(Stored items)
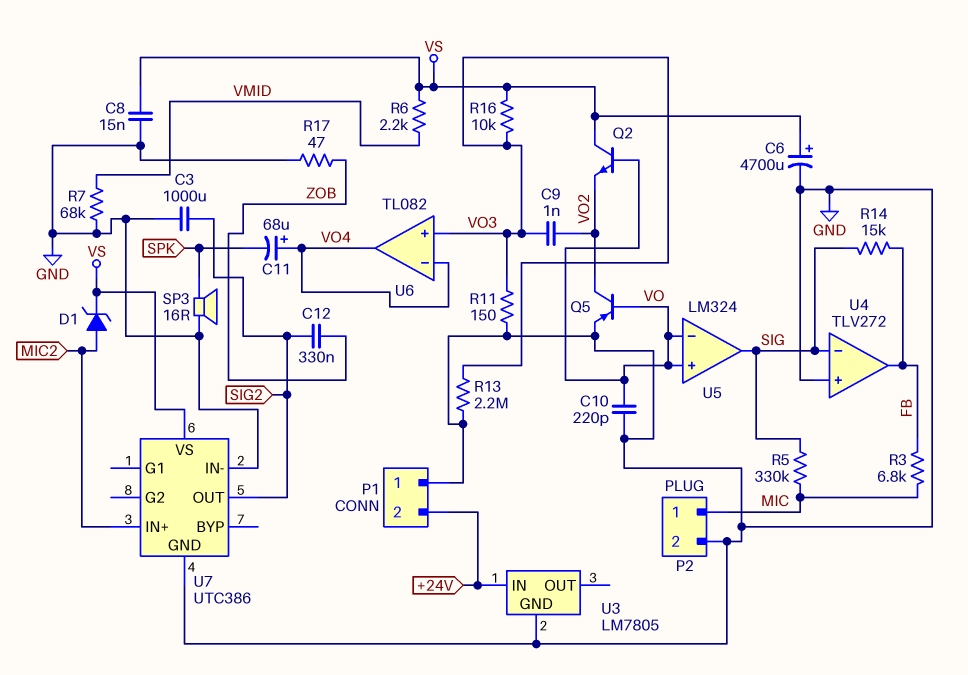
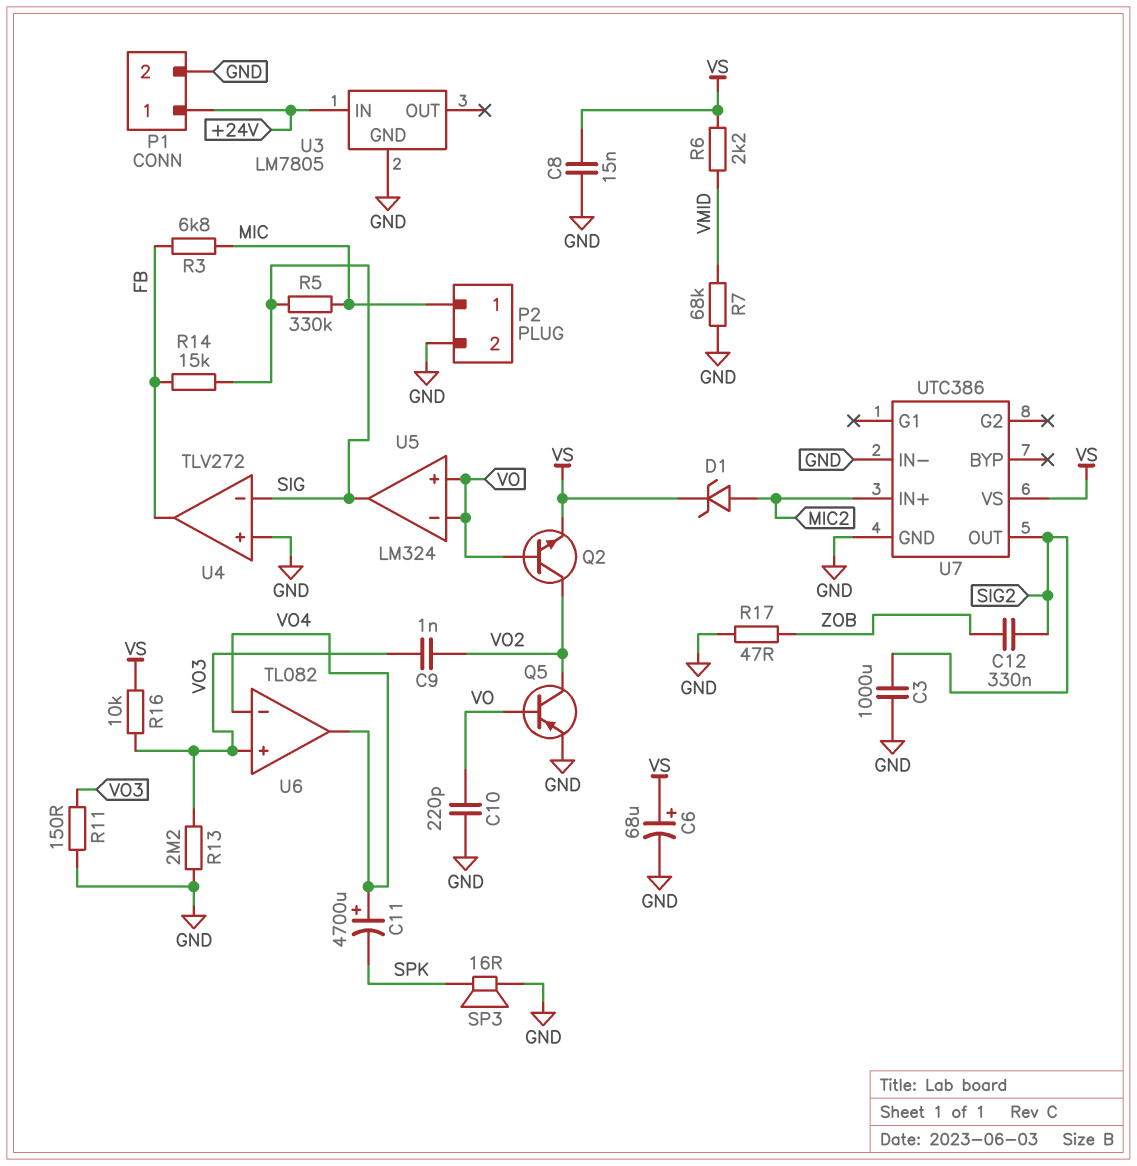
C6: 4700uF (plus VS, minus GND) -> 68uF (plus VS, minus GND)
C11: 68uF (plus VO4, minus SPK) -> 4700uF (plus VO4, minus SPK)
P1 pin 1: GND -> +24V
P1 pin 2: +24V -> GND
Q2: NPN (B VO, C VS, E VO2) -> NPN (B VO, C VO2, E VS)

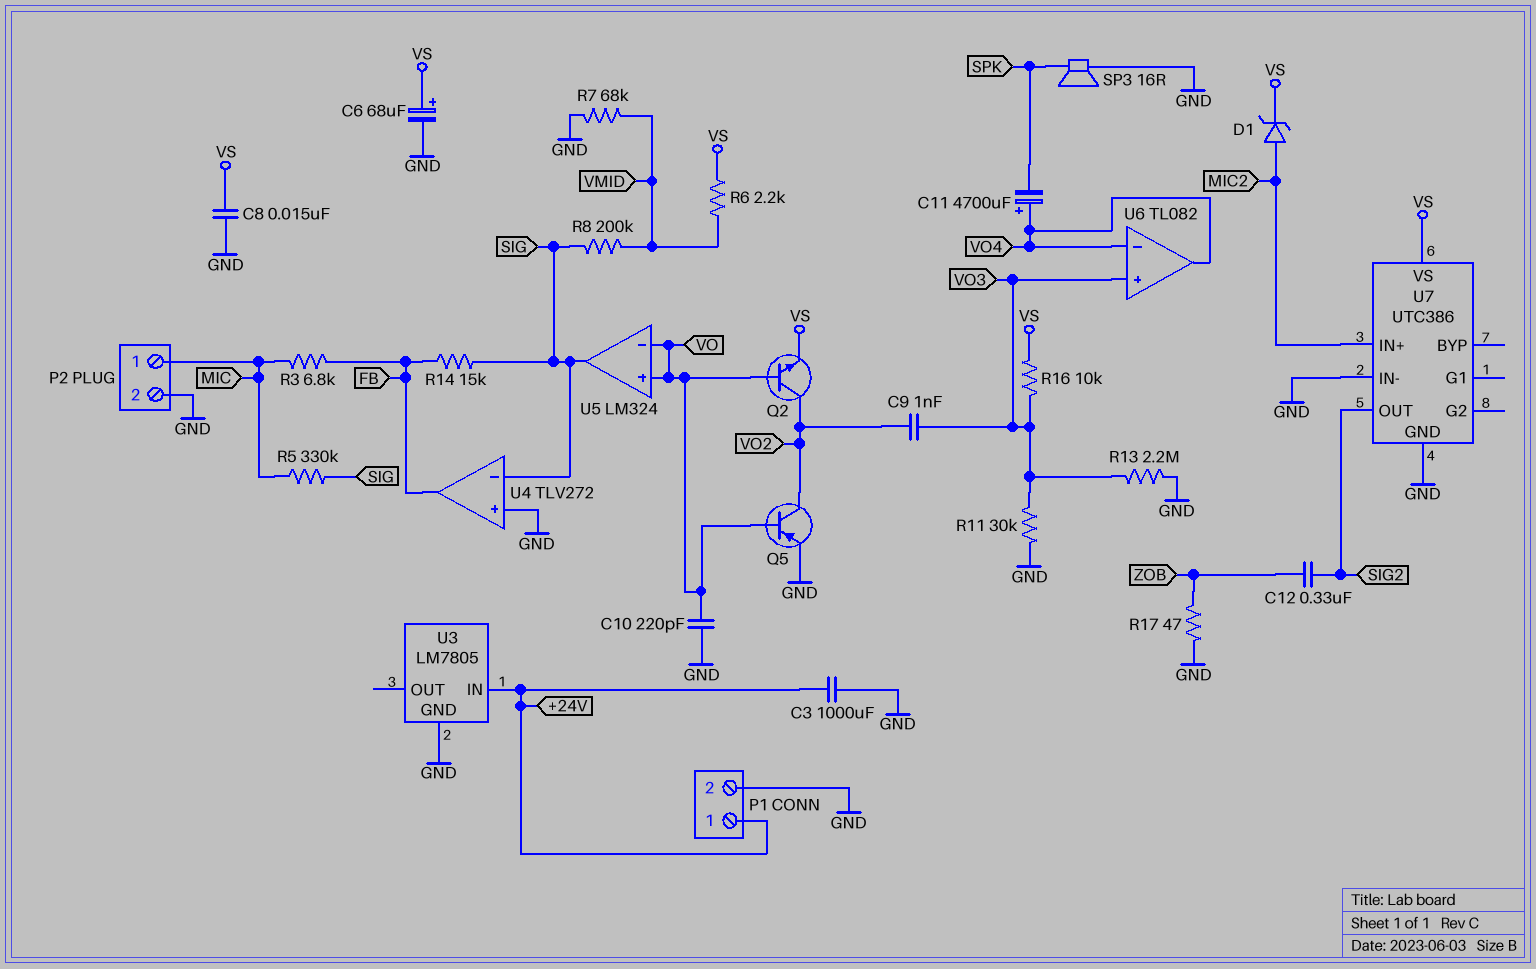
C3: 1000uF (GND, SIG2) -> 1000uF (+24V, GND)
R8: none -> 200k (SIG, VMID)
R11: 150 (GND, VO3) -> 30k (GND, VO3)

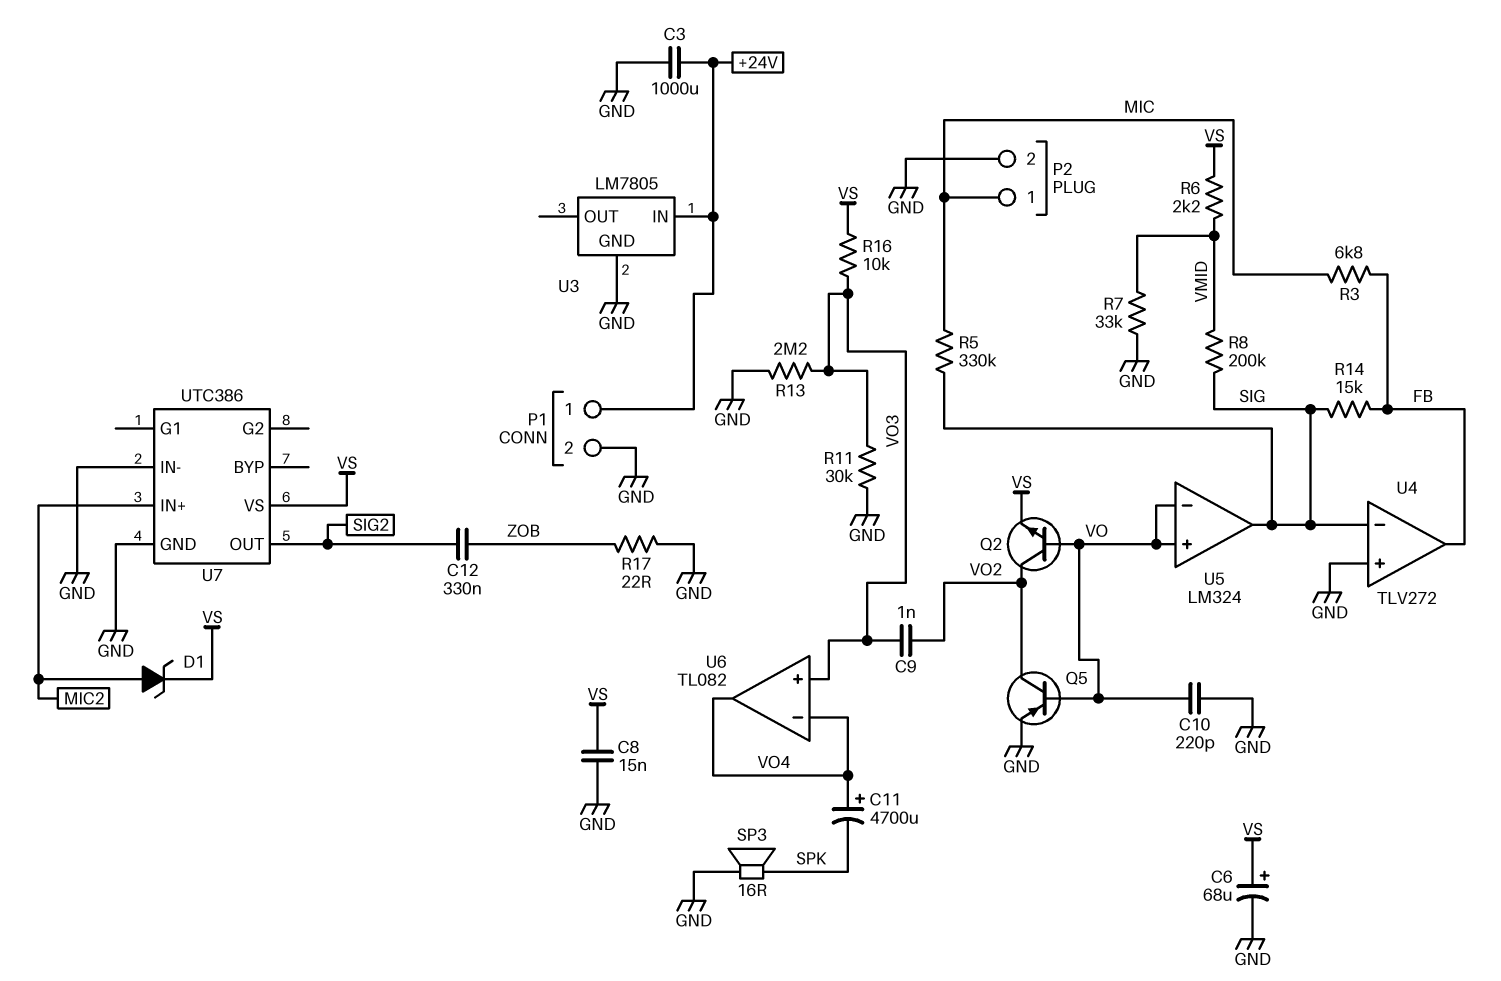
R7: 68k (GND, VMID) -> 33k (GND, VMID)
R17: 47 (GND, ZOB) -> 22 (GND, ZOB)

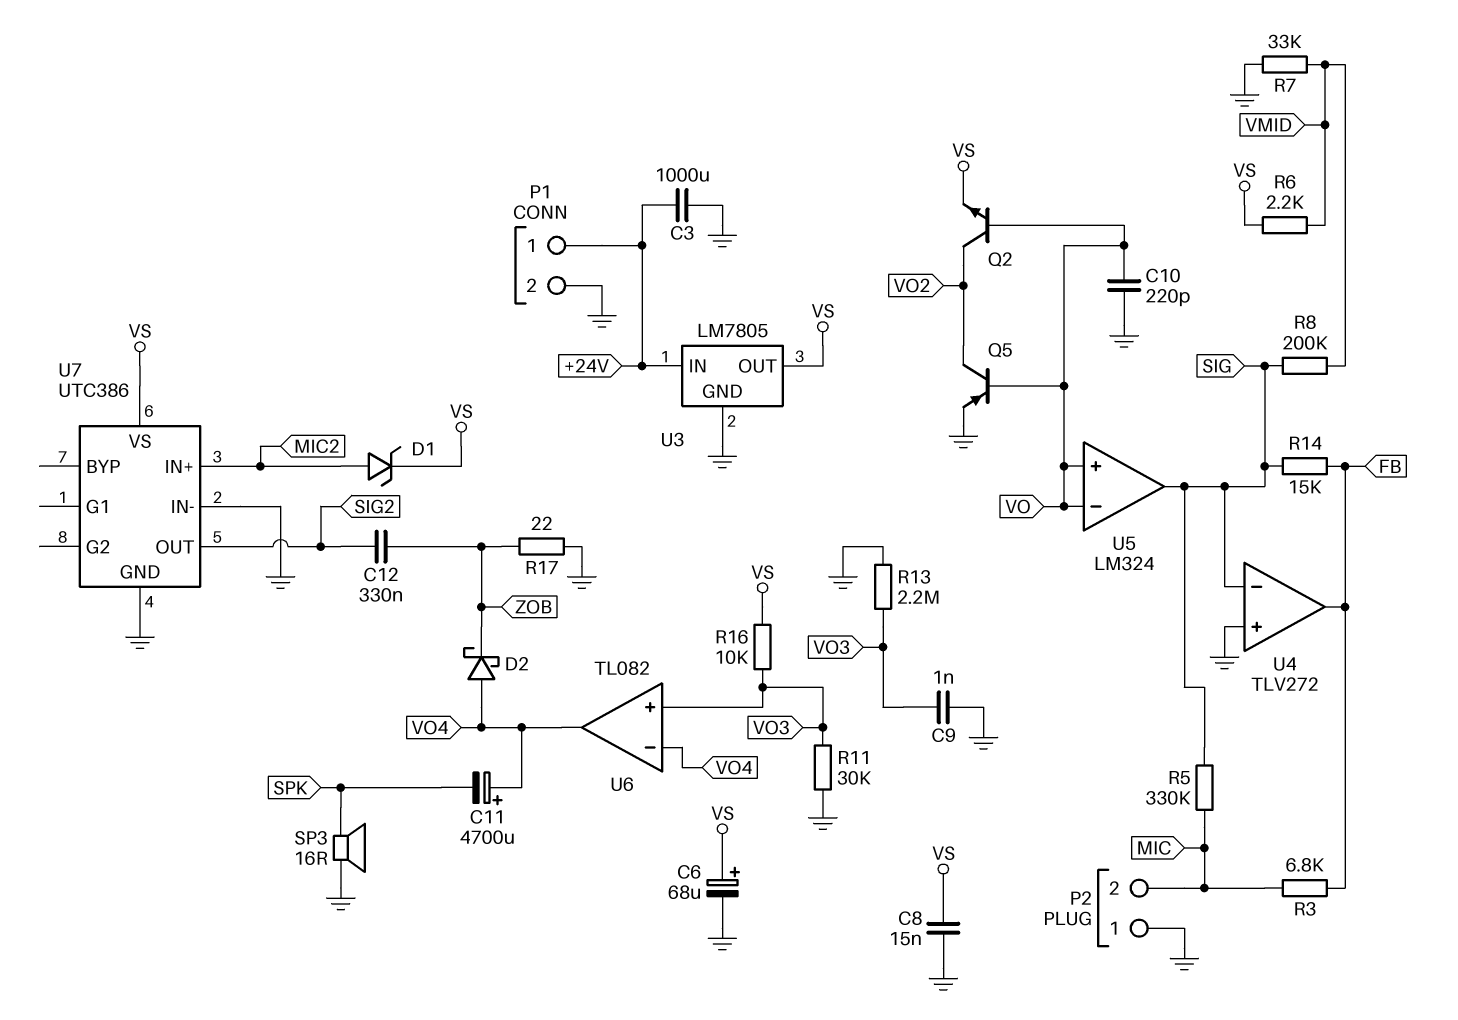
C9: 1nF (VO2, VO3) -> 1nF (GND, VO3)
D2: none -> schottky (A VO4, K ZOB)
P2 pin 1: MIC -> GND
P2 pin 2: GND -> MIC
U3 pin OUT: none -> VS

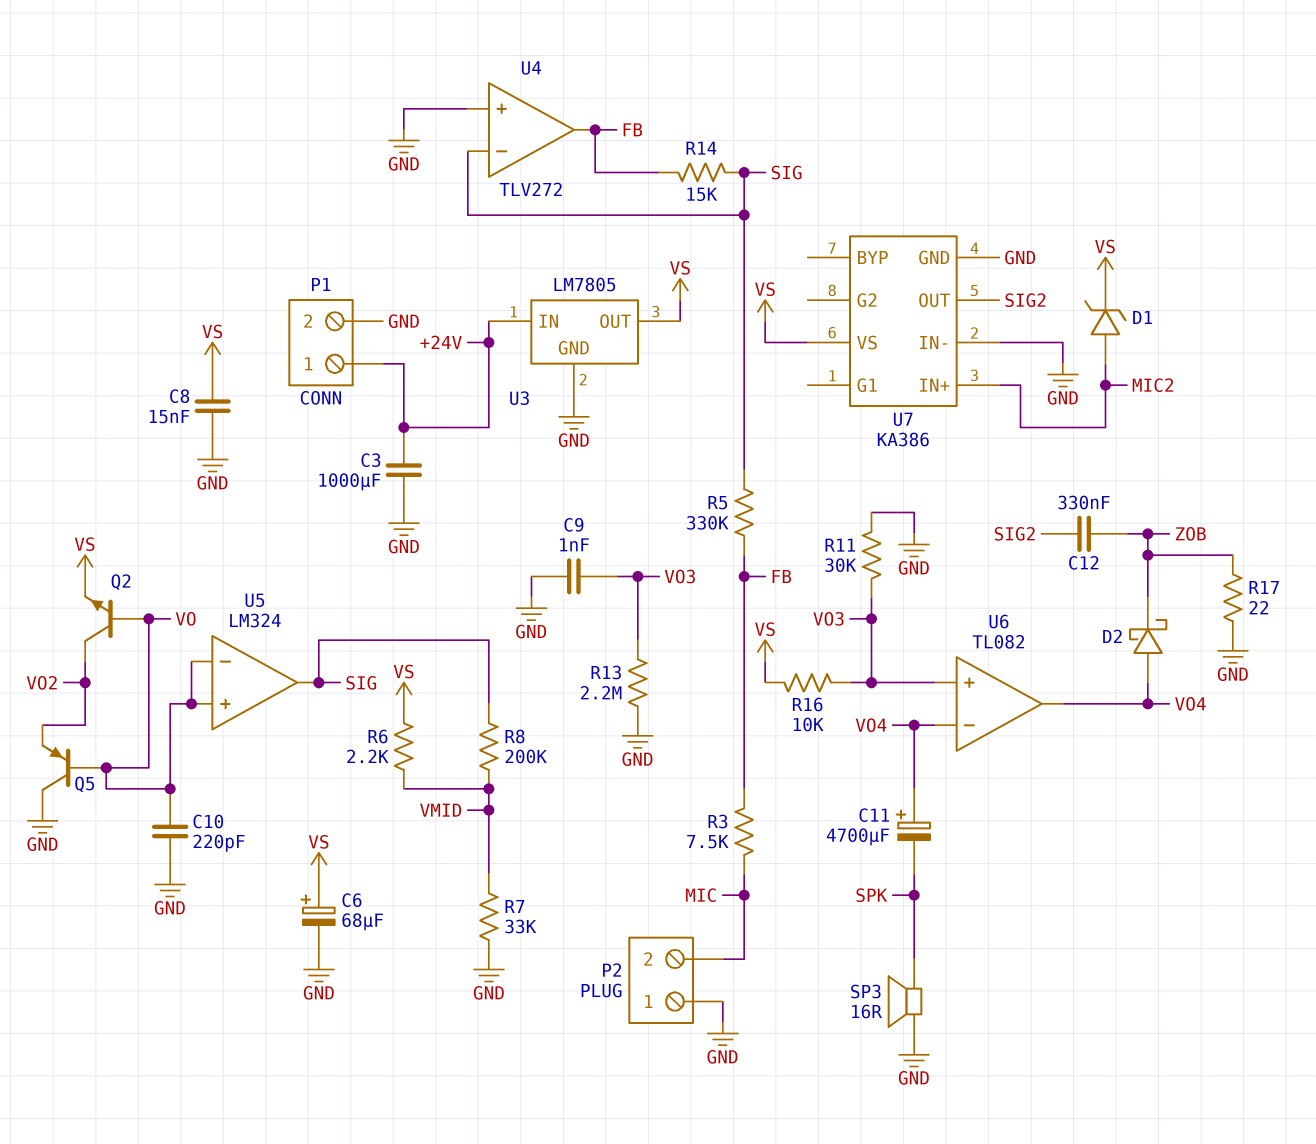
Q5: PNP (B VO, C VO2, E GND) -> PNP (B VO, C GND, E VO2)
R3: 6.8k (FB, MIC) -> 7.5k (FB, MIC)
R5: 330k (MIC, SIG) -> 330k (FB, SIG)
U7: UTC386 -> KA386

(WHAT IS REQUIRED) With pictures omitted, reproduce exactly the lines from the line containing "C9: 1nF (VO2, VO3) -> 1nF (GND, VO3)" through the end of the data above.

(EXERCISE RESPONSE)
C9: 1nF (VO2, VO3) -> 1nF (GND, VO3)
D2: none -> schottky (A VO4, K ZOB)
P2 pin 1: MIC -> GND
P2 pin 2: GND -> MIC
U3 pin OUT: none -> VS

Q5: PNP (B VO, C VO2, E GND) -> PNP (B VO, C GND, E VO2)
R3: 6.8k (FB, MIC) -> 7.5k (FB, MIC)
R5: 330k (MIC, SIG) -> 330k (FB, SIG)
U7: UTC386 -> KA386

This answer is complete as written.